> [WHAT TO PRODUCE]: Using the records below, find every line that includes "RELAY" and copy it.

> [RAW DATA]:
= = = = = = =
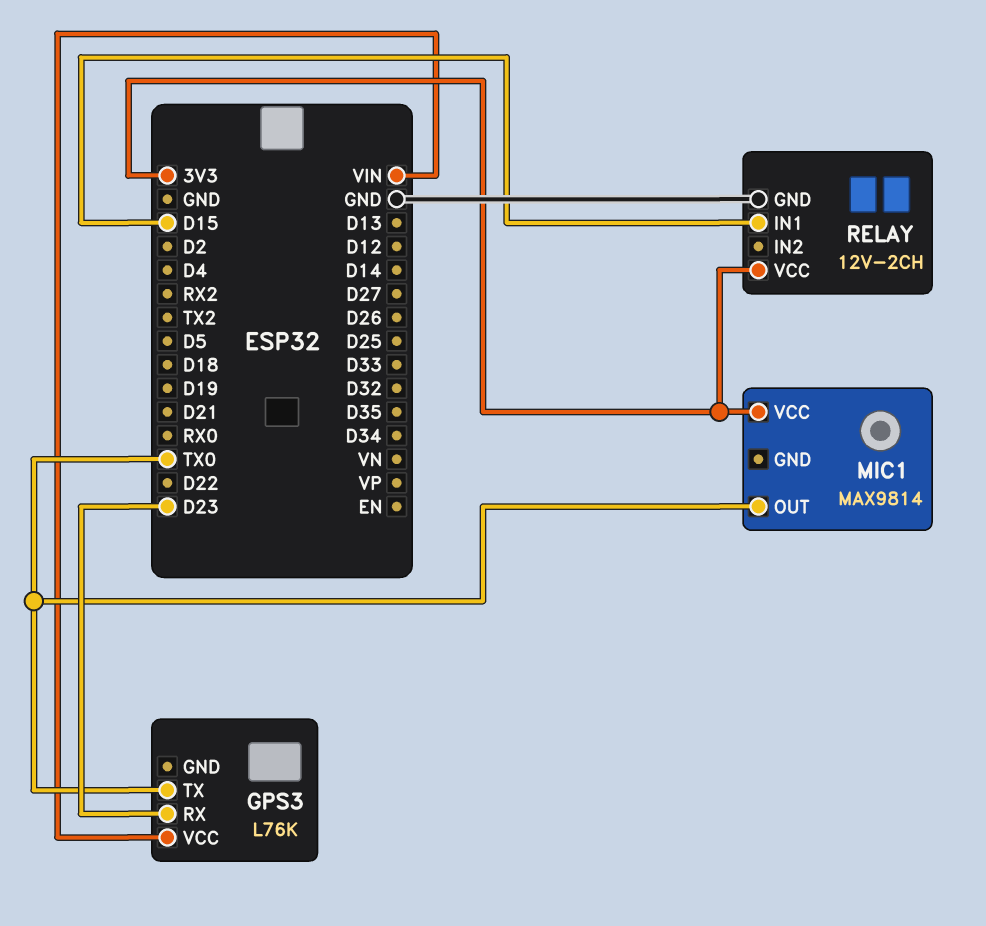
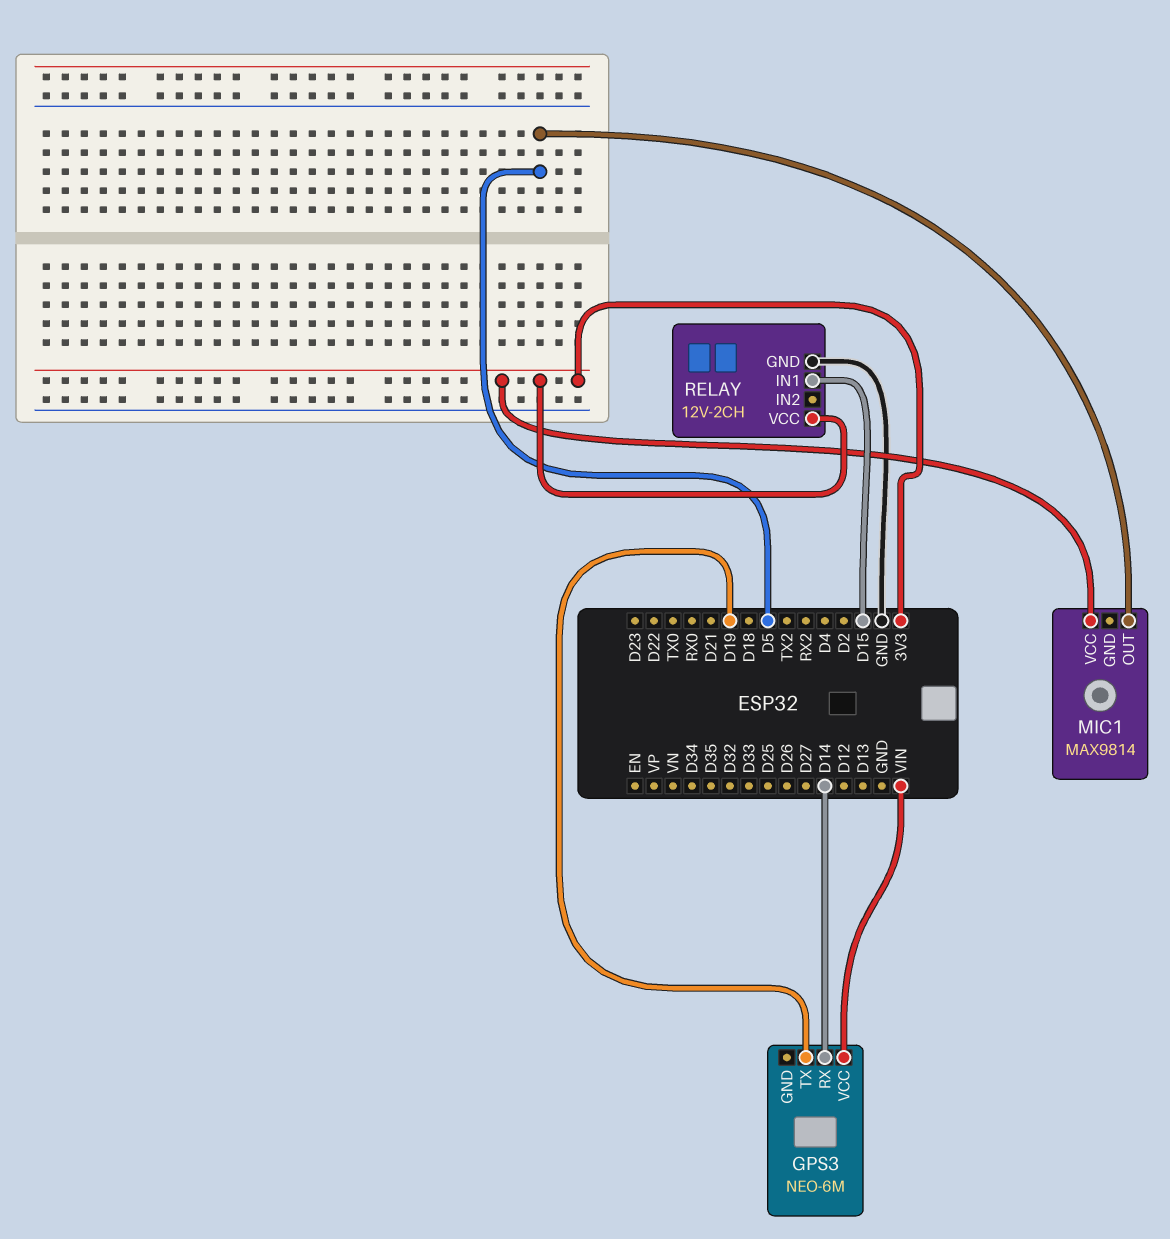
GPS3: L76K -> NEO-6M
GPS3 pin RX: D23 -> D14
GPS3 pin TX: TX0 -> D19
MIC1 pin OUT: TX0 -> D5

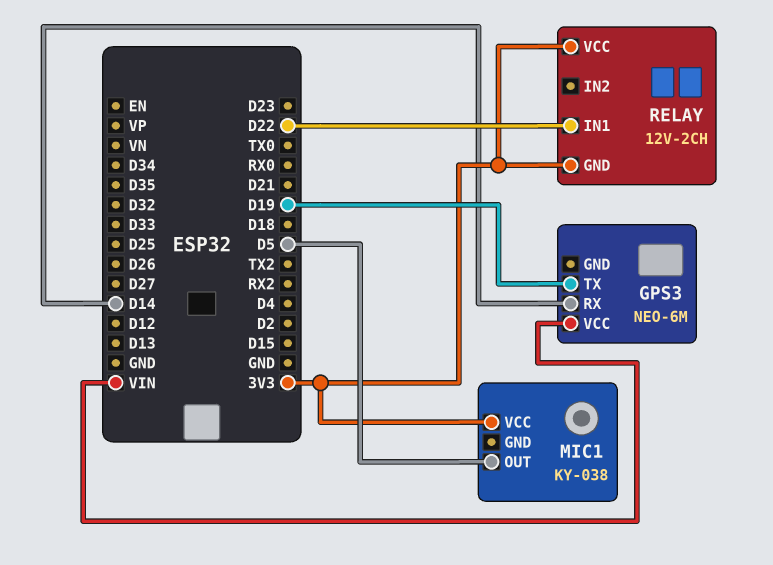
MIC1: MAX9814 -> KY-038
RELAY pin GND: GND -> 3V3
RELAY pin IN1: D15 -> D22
= = = = = = =
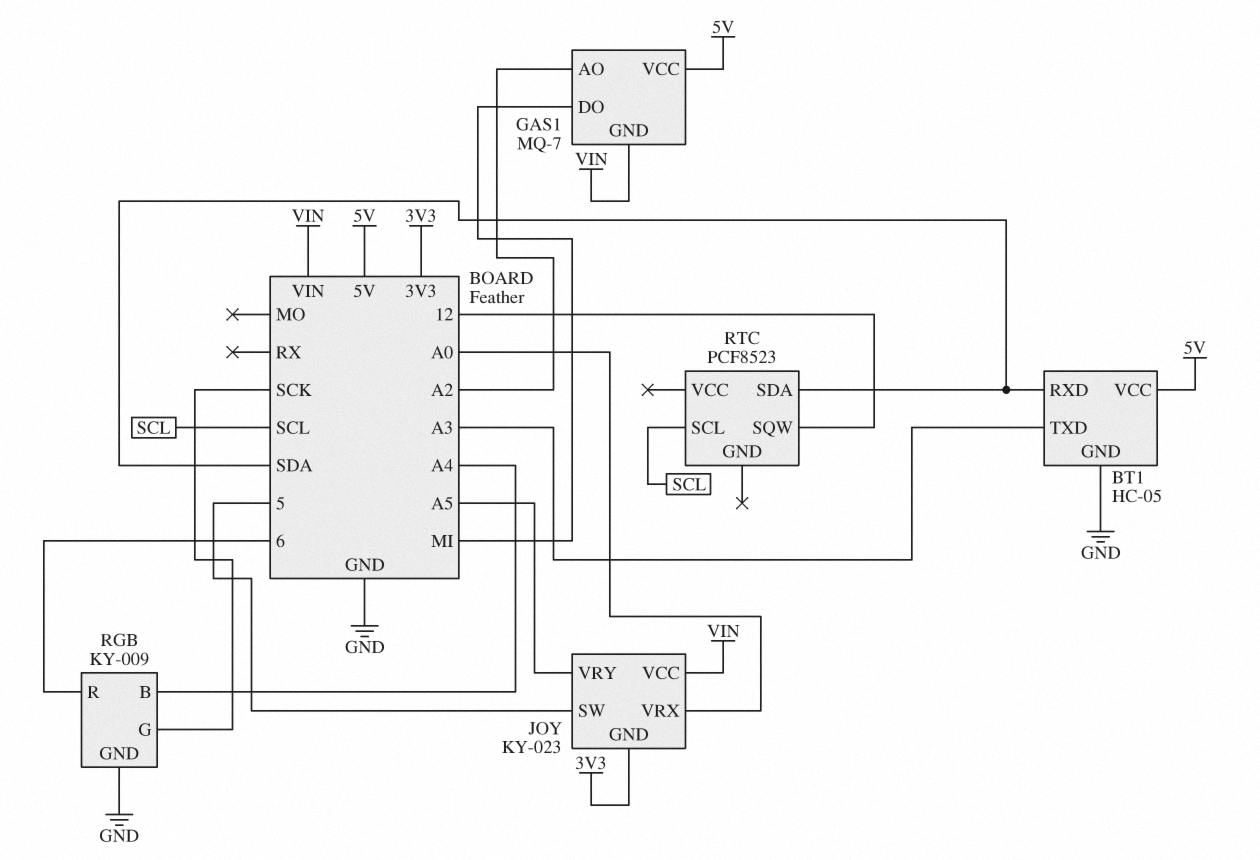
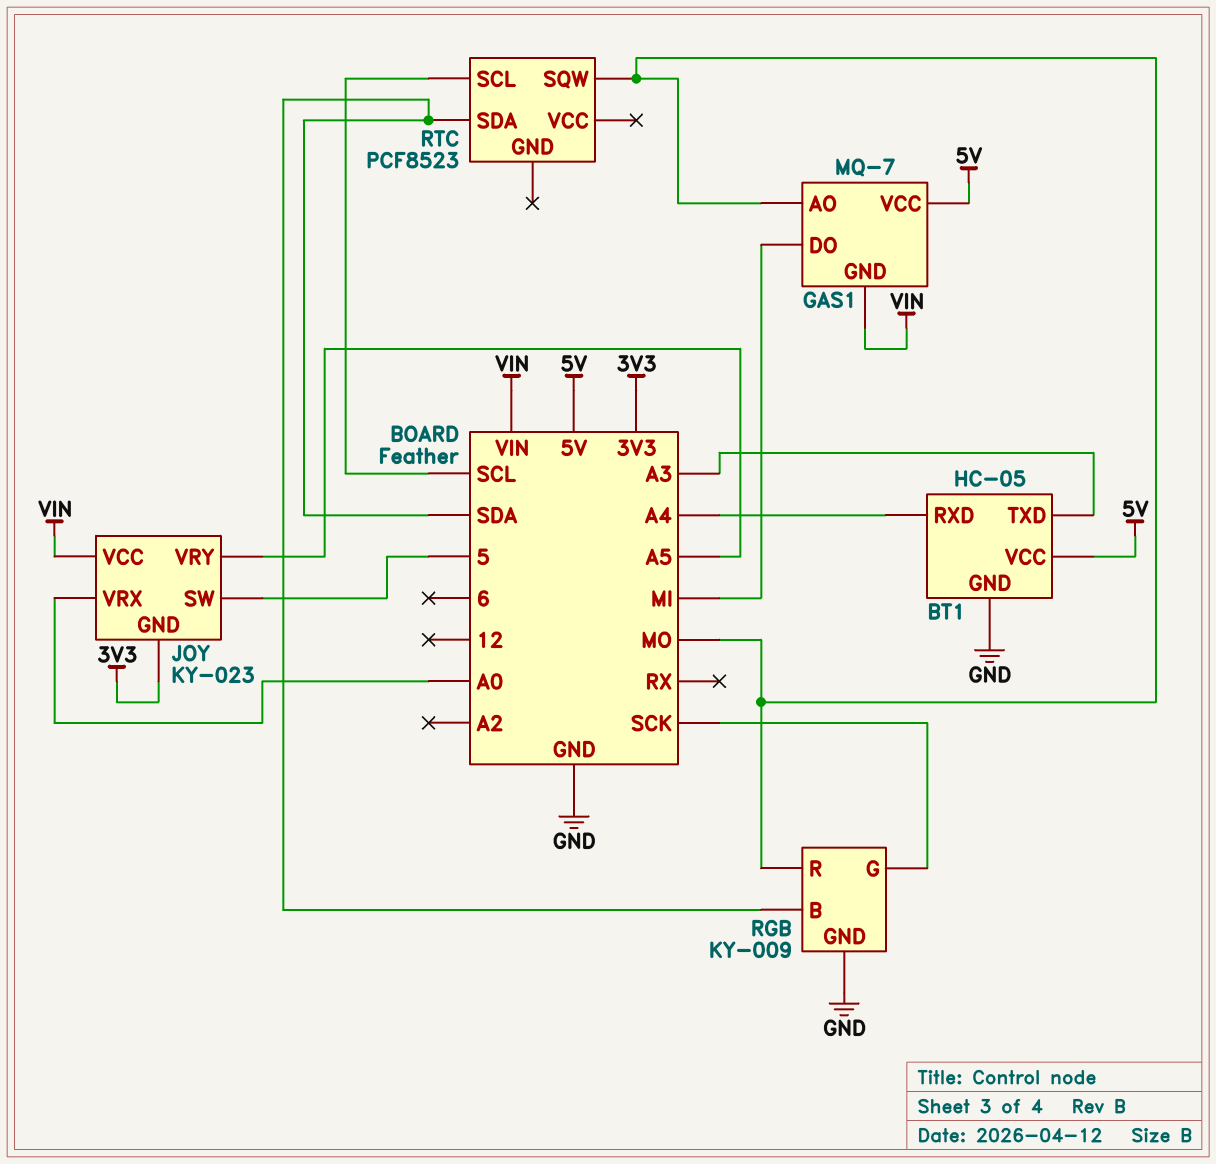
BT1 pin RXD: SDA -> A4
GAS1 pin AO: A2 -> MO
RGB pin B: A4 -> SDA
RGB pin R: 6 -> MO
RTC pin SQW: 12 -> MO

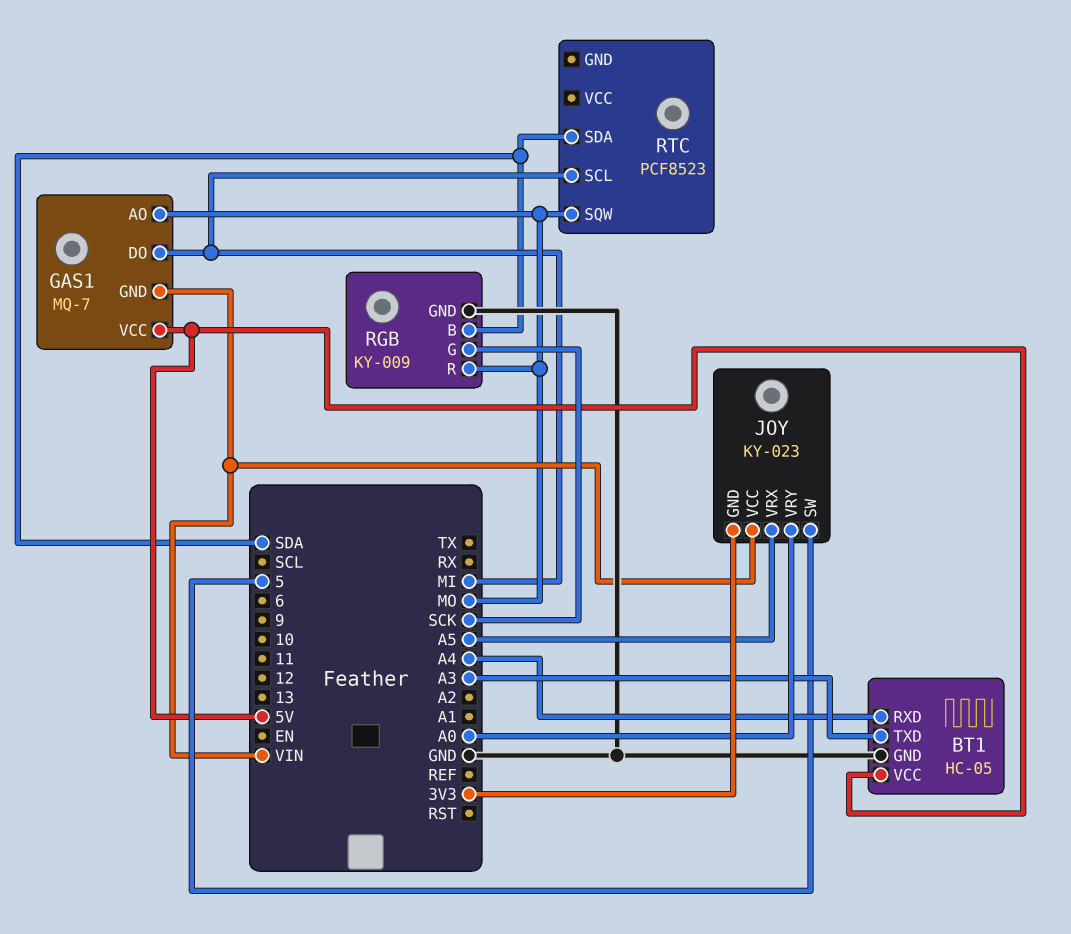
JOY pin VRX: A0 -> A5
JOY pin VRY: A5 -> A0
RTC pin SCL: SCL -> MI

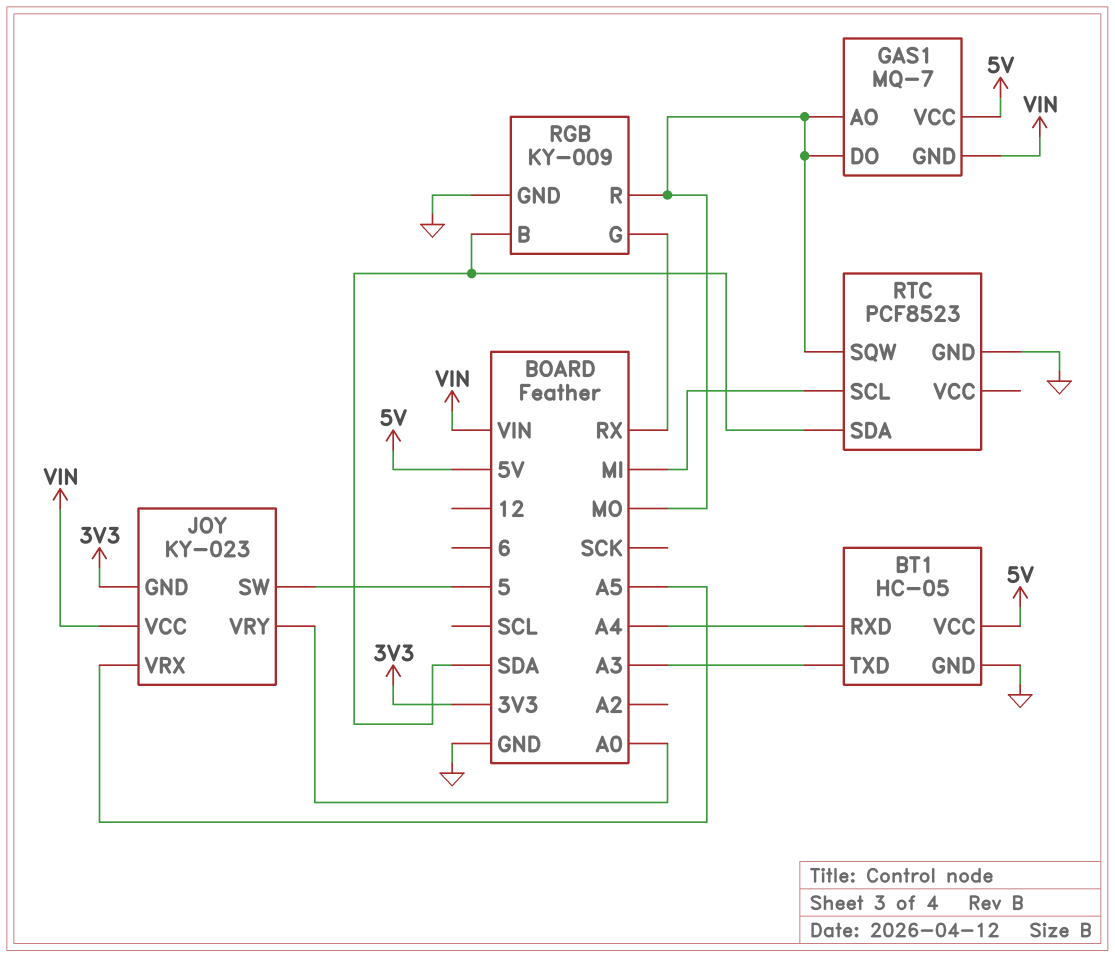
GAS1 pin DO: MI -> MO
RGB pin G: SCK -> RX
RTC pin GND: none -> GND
= = = = = = =
> [TASK SOLUTION]:
RELAY pin GND: GND -> 3V3
RELAY pin IN1: D15 -> D22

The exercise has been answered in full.